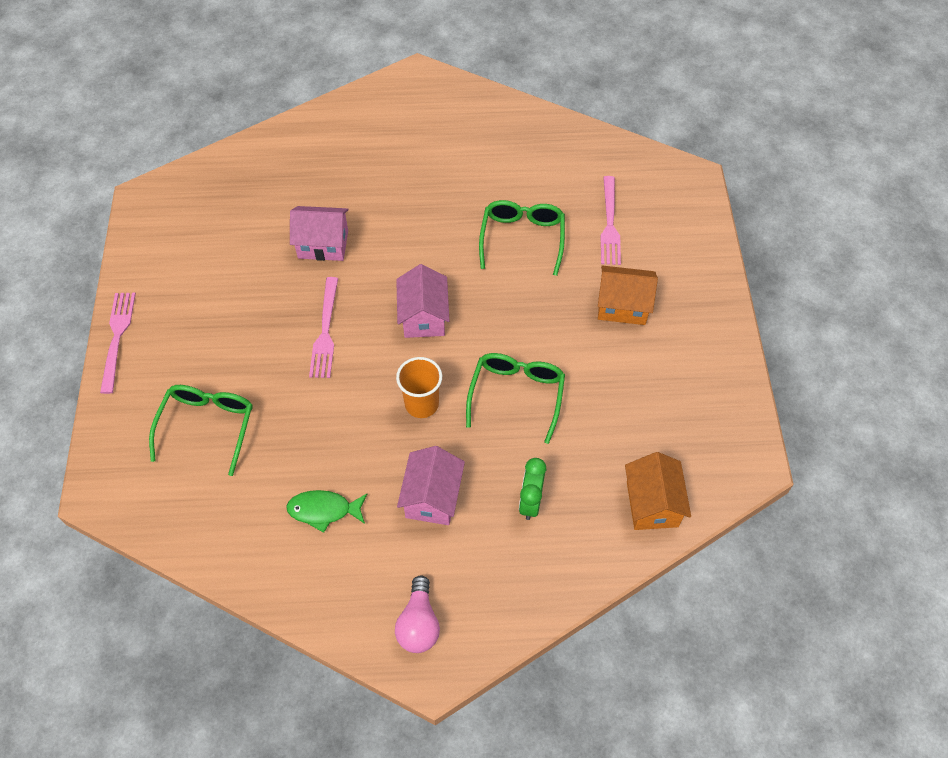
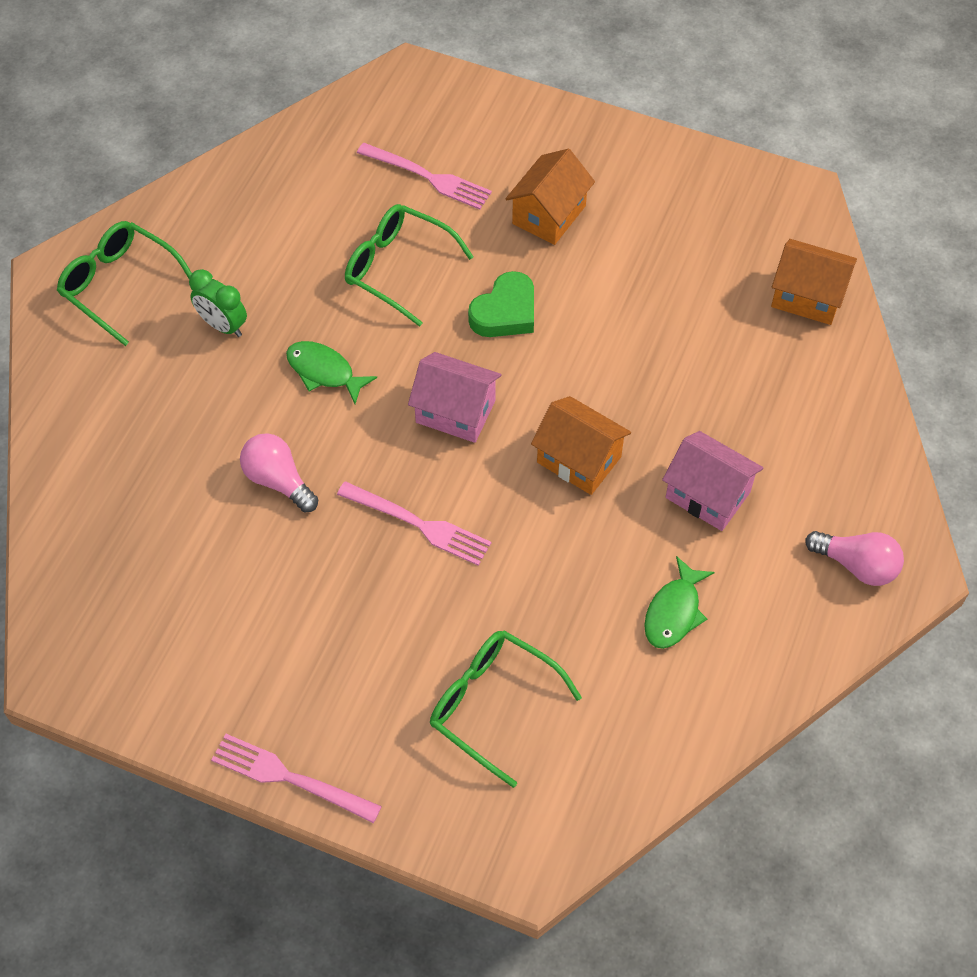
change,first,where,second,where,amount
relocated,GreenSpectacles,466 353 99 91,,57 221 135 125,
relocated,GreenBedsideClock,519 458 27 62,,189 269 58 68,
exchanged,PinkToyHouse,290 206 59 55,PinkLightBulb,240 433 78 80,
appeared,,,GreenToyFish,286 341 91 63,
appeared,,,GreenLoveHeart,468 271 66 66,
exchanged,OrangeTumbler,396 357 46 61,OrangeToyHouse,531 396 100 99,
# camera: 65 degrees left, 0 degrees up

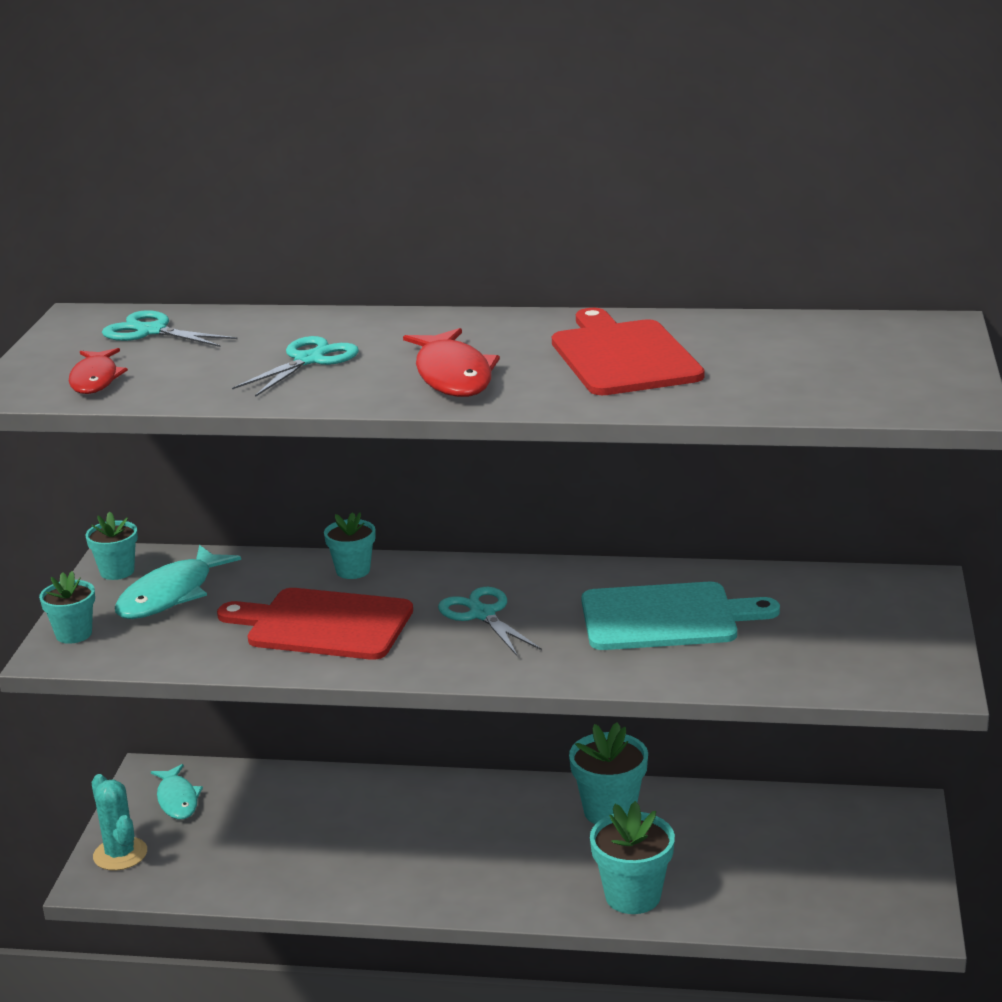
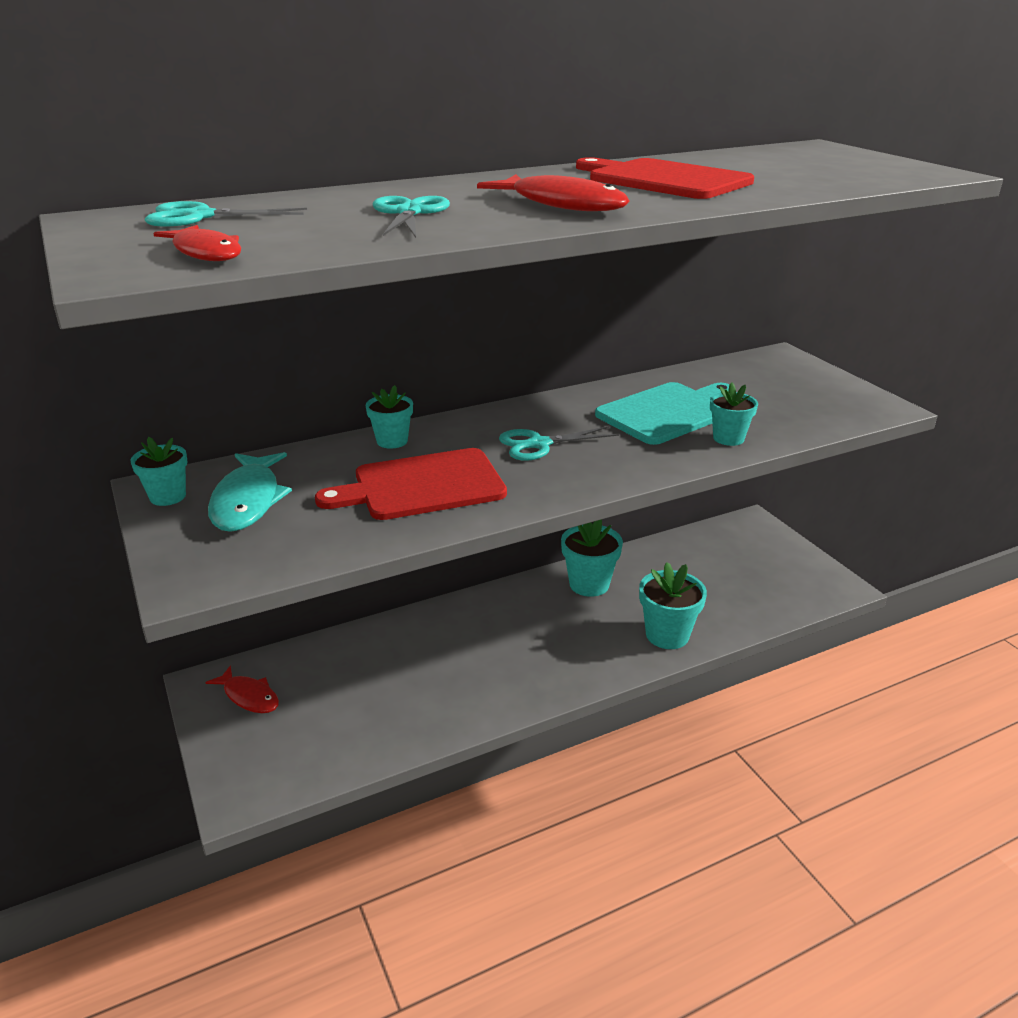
change,first,where,second,where,amount
colour,TurquoiseToyFish,151 764 52 56,RedToyFish,205 665 74 48,
spun,TurquoisePairOfScissors,438 587 104 69,,499 426 120 35,45 degrees counterclockwise
relocated,TurquoisePlantPot,39 571 56 73,,710 382 48 64,
missing,TurquoiseCactus,92 774 55 97,,,
# camera: 35 degrees left, 5 degrees up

- _The task_
Find the line with "appeared,,,GreenLoveHeart,468 271 66" in the listing and extract it and all lines after it through the end, exactly, without the pictures.

- _Response to this task_
appeared,,,GreenLoveHeart,468 271 66 66,
exchanged,OrangeTumbler,396 357 46 61,OrangeToyHouse,531 396 100 99,
# camera: 65 degrees left, 0 degrees up

change,first,where,second,where,amount
colour,TurquoiseToyFish,151 764 52 56,RedToyFish,205 665 74 48,
spun,TurquoisePairOfScissors,438 587 104 69,,499 426 120 35,45 degrees counterclockwise
relocated,TurquoisePlantPot,39 571 56 73,,710 382 48 64,
missing,TurquoiseCactus,92 774 55 97,,,
# camera: 35 degrees left, 5 degrees up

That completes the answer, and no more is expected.